Task brief – An answer that reproduces all the entries exactly is what is needed.

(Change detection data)
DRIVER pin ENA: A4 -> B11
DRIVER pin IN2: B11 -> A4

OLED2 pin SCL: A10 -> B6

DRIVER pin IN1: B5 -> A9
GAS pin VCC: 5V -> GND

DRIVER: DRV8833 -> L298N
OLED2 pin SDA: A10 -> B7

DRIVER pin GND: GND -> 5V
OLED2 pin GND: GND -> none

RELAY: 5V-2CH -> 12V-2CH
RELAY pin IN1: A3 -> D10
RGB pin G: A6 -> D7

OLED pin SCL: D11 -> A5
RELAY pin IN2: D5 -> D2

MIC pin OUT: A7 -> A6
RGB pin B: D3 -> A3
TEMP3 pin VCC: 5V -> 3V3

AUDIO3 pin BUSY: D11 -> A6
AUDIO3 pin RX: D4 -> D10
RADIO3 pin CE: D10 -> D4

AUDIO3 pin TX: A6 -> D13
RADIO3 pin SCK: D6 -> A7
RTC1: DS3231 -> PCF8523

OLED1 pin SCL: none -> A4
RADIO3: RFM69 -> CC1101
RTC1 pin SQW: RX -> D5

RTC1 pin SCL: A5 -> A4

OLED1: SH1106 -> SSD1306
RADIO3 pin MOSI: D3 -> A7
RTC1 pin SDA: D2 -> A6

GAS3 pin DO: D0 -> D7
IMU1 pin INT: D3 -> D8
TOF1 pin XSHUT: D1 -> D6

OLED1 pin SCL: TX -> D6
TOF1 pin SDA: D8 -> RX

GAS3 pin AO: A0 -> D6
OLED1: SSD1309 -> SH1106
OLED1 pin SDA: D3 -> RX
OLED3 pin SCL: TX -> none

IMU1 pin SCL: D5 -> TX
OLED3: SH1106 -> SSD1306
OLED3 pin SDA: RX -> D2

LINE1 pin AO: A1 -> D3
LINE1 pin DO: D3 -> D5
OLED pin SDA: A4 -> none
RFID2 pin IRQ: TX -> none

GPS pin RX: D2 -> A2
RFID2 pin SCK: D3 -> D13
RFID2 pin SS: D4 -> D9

Task result –
DRIVER pin ENA: A4 -> B11
DRIVER pin IN2: B11 -> A4

OLED2 pin SCL: A10 -> B6

DRIVER pin IN1: B5 -> A9
GAS pin VCC: 5V -> GND

DRIVER: DRV8833 -> L298N
OLED2 pin SDA: A10 -> B7

DRIVER pin GND: GND -> 5V
OLED2 pin GND: GND -> none

RELAY: 5V-2CH -> 12V-2CH
RELAY pin IN1: A3 -> D10
RGB pin G: A6 -> D7

OLED pin SCL: D11 -> A5
RELAY pin IN2: D5 -> D2

MIC pin OUT: A7 -> A6
RGB pin B: D3 -> A3
TEMP3 pin VCC: 5V -> 3V3

AUDIO3 pin BUSY: D11 -> A6
AUDIO3 pin RX: D4 -> D10
RADIO3 pin CE: D10 -> D4

AUDIO3 pin TX: A6 -> D13
RADIO3 pin SCK: D6 -> A7
RTC1: DS3231 -> PCF8523

OLED1 pin SCL: none -> A4
RADIO3: RFM69 -> CC1101
RTC1 pin SQW: RX -> D5

RTC1 pin SCL: A5 -> A4

OLED1: SH1106 -> SSD1306
RADIO3 pin MOSI: D3 -> A7
RTC1 pin SDA: D2 -> A6

GAS3 pin DO: D0 -> D7
IMU1 pin INT: D3 -> D8
TOF1 pin XSHUT: D1 -> D6

OLED1 pin SCL: TX -> D6
TOF1 pin SDA: D8 -> RX

GAS3 pin AO: A0 -> D6
OLED1: SSD1309 -> SH1106
OLED1 pin SDA: D3 -> RX
OLED3 pin SCL: TX -> none

IMU1 pin SCL: D5 -> TX
OLED3: SH1106 -> SSD1306
OLED3 pin SDA: RX -> D2

LINE1 pin AO: A1 -> D3
LINE1 pin DO: D3 -> D5
OLED pin SDA: A4 -> none
RFID2 pin IRQ: TX -> none

GPS pin RX: D2 -> A2
RFID2 pin SCK: D3 -> D13
RFID2 pin SS: D4 -> D9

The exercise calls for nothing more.